Given records>
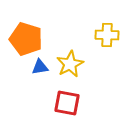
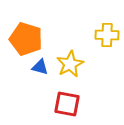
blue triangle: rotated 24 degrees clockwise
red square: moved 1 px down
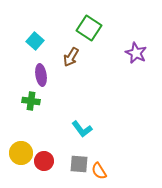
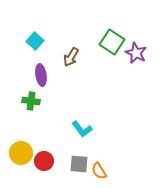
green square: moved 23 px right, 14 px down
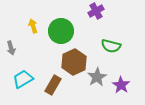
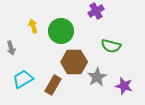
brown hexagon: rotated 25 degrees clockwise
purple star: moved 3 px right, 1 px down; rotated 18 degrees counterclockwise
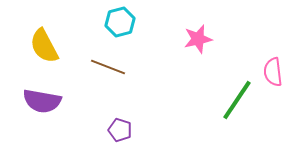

...

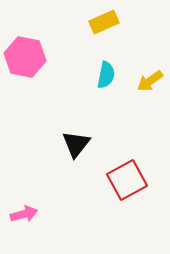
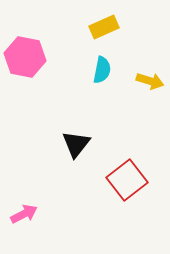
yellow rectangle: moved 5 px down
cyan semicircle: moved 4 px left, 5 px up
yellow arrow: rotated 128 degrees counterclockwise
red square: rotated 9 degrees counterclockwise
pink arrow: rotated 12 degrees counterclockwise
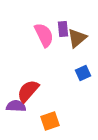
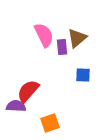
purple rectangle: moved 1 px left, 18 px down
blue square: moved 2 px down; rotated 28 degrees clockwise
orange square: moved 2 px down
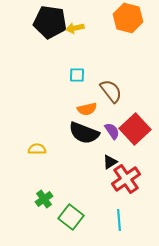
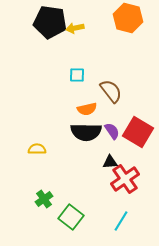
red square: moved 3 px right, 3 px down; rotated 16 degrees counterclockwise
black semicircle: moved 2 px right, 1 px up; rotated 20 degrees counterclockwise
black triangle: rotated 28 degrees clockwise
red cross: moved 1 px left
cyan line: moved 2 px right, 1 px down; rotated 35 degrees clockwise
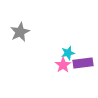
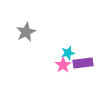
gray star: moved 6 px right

Task description> Pictures do not belong in the answer. Return the lines above starting at the one with "cyan line: moved" and ending at the one with "gray star: moved 6 px right", both kept, exactly.

Task solution>
cyan line: moved 2 px right, 1 px down; rotated 35 degrees clockwise
gray star: moved 6 px right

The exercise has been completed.